### WHAT IS BEING ASKED
Repeat exactly, and only, the lines from the line containing "where | amount |" through the last line of the records below, including both.

Scene image comparisons
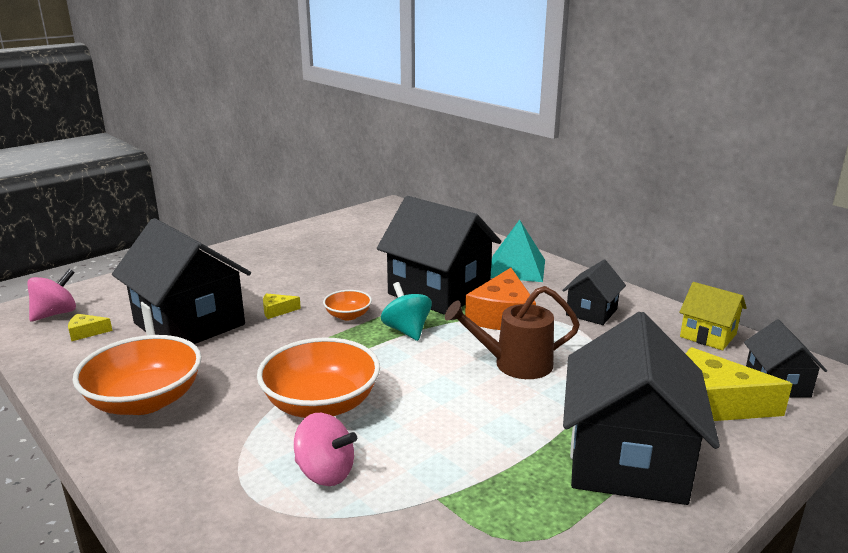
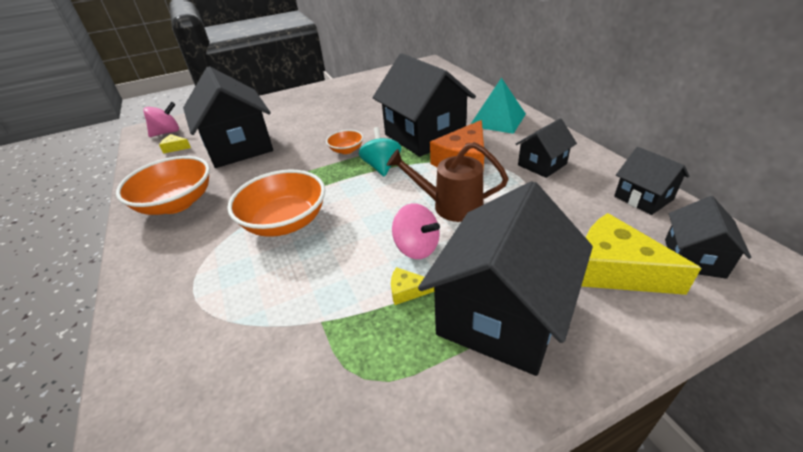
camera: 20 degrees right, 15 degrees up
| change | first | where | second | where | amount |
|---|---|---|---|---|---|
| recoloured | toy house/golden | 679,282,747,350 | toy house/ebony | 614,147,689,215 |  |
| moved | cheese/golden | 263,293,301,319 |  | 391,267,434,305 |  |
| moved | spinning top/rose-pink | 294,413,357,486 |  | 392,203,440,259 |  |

### FINISHED TASK
| change | first | where | second | where | amount |
|---|---|---|---|---|---|
| recoloured | toy house/golden | 679,282,747,350 | toy house/ebony | 614,147,689,215 |  |
| moved | cheese/golden | 263,293,301,319 |  | 391,267,434,305 |  |
| moved | spinning top/rose-pink | 294,413,357,486 |  | 392,203,440,259 |  |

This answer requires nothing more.